### Goal of the exercise:
Only the lines below from the one containing "R9: 33k (0V, VDD) -> 33k (CMP, VDD)" through the one containing "V1: AC 120V" belong in the answer, set down exactly, with the pictures left out.

### Records shown:
BEGIN
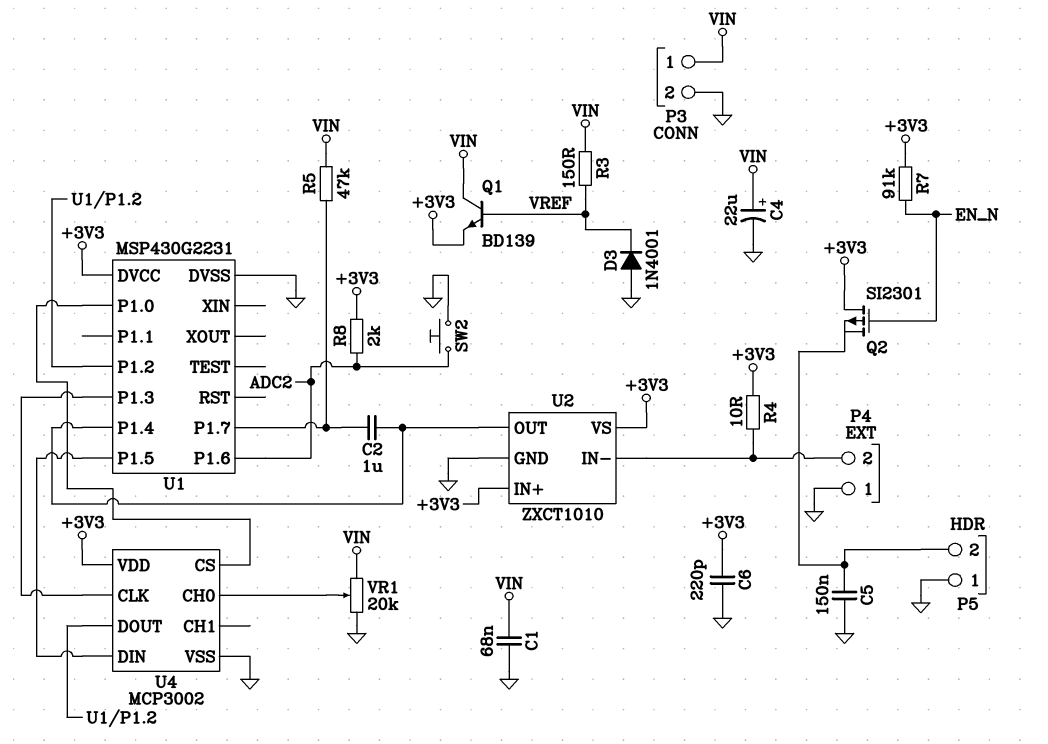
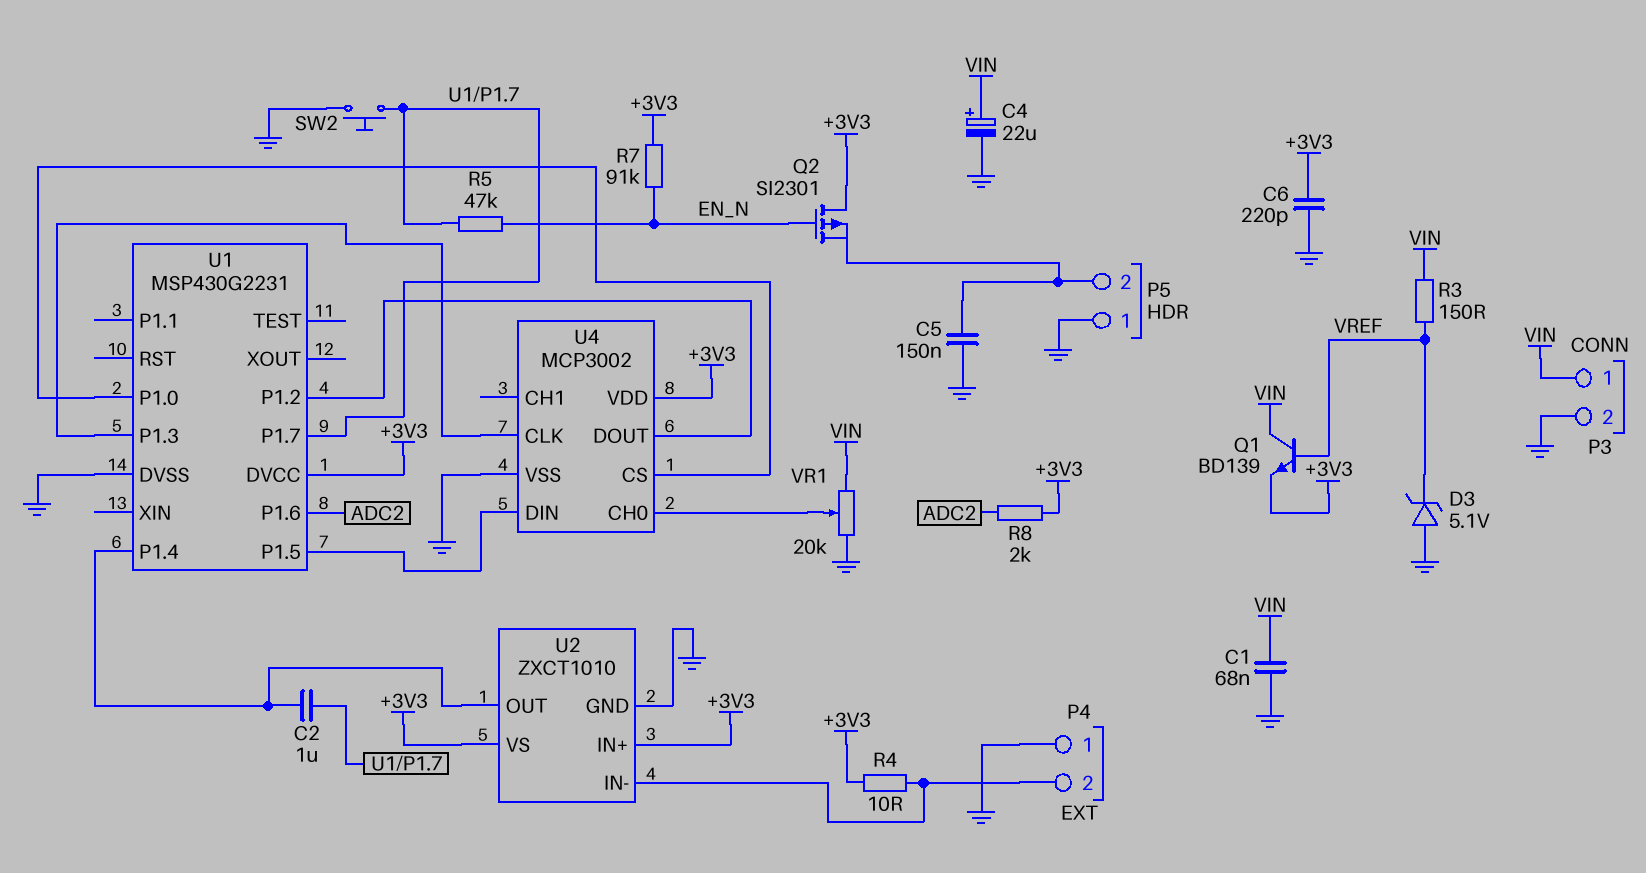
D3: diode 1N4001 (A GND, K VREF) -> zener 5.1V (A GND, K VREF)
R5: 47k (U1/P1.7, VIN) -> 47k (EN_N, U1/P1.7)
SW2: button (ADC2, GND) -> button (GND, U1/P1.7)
END
BEGIN
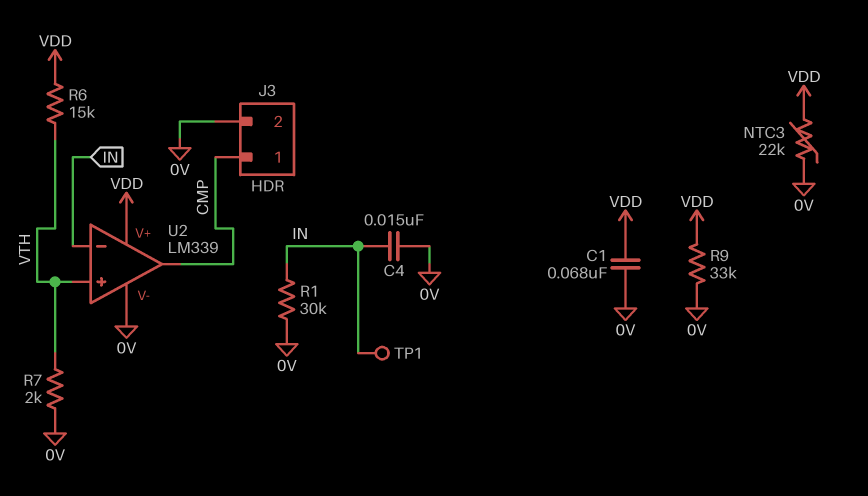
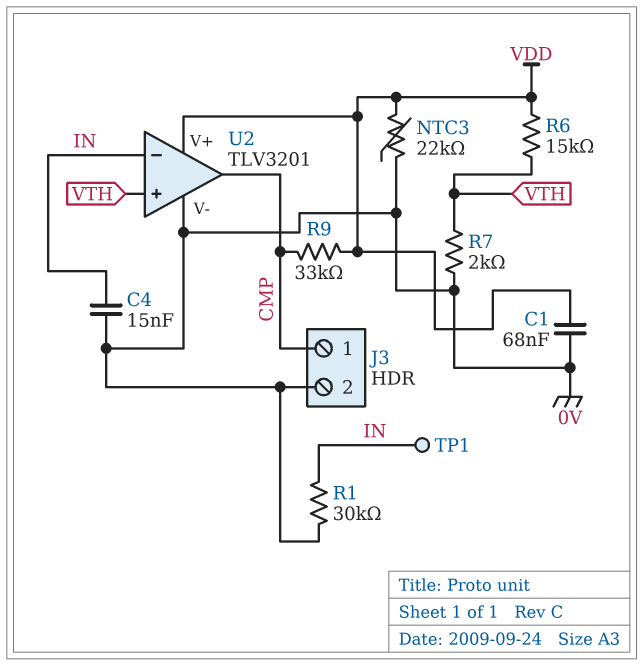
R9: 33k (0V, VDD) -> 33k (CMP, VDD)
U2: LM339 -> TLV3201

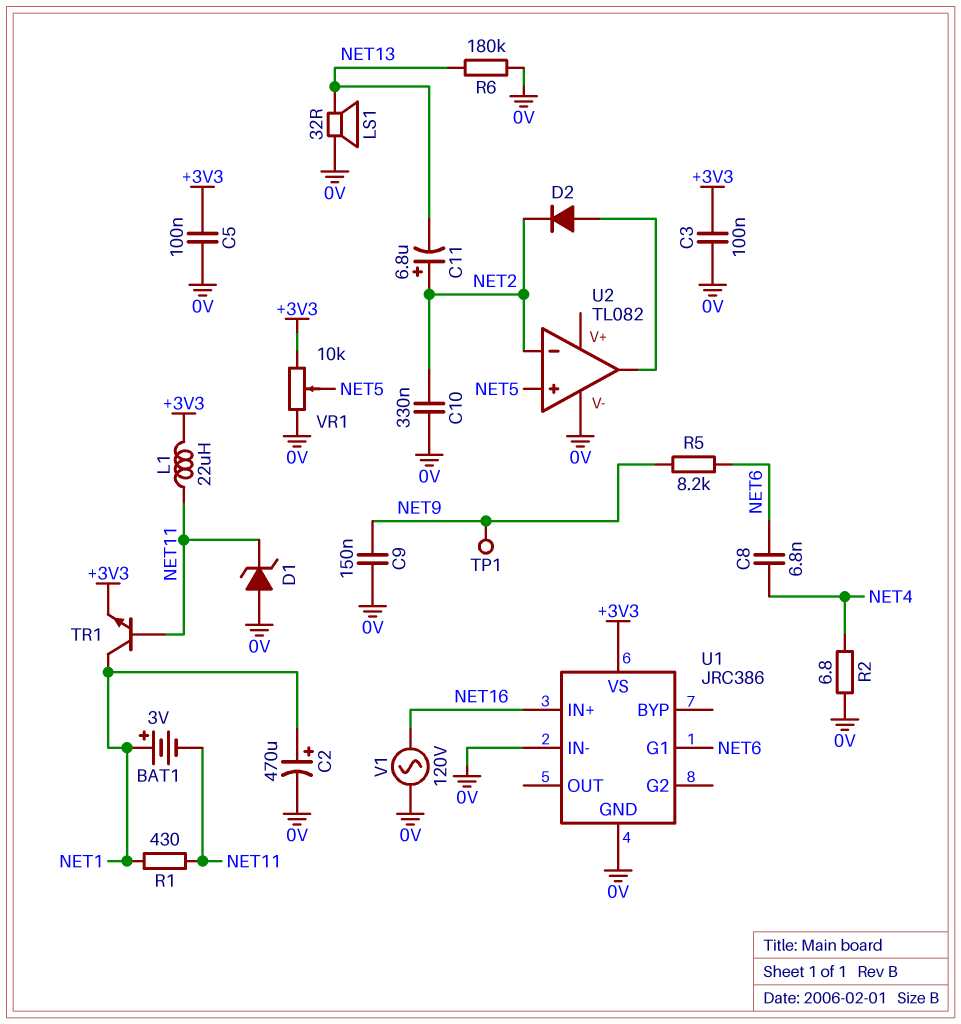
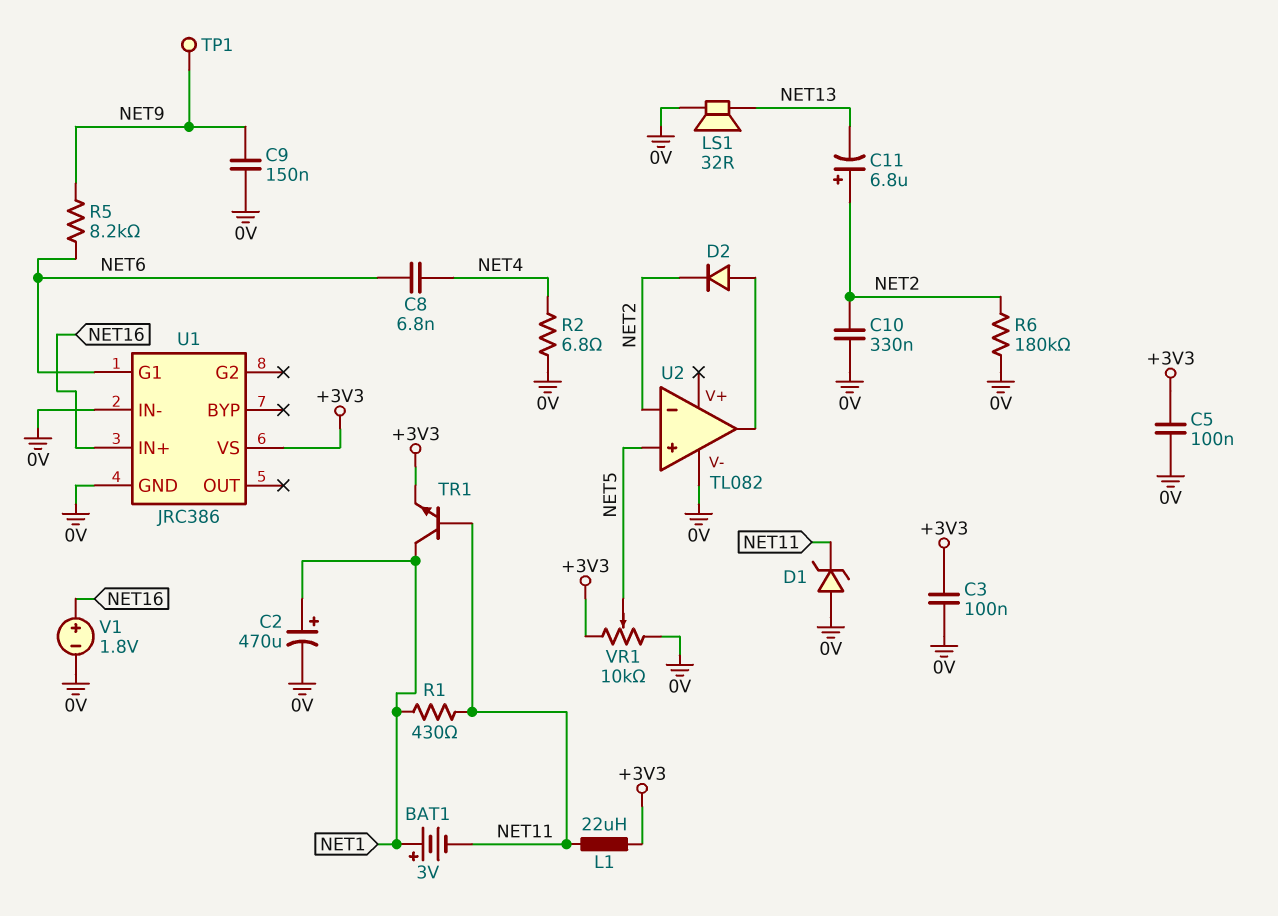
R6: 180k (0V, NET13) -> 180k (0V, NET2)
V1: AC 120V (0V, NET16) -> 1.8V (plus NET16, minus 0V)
END
BEGIN
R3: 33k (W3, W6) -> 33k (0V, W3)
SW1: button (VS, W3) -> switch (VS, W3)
END
### Response to the exercise:
R9: 33k (0V, VDD) -> 33k (CMP, VDD)
U2: LM339 -> TLV3201

R6: 180k (0V, NET13) -> 180k (0V, NET2)
V1: AC 120V (0V, NET16) -> 1.8V (plus NET16, minus 0V)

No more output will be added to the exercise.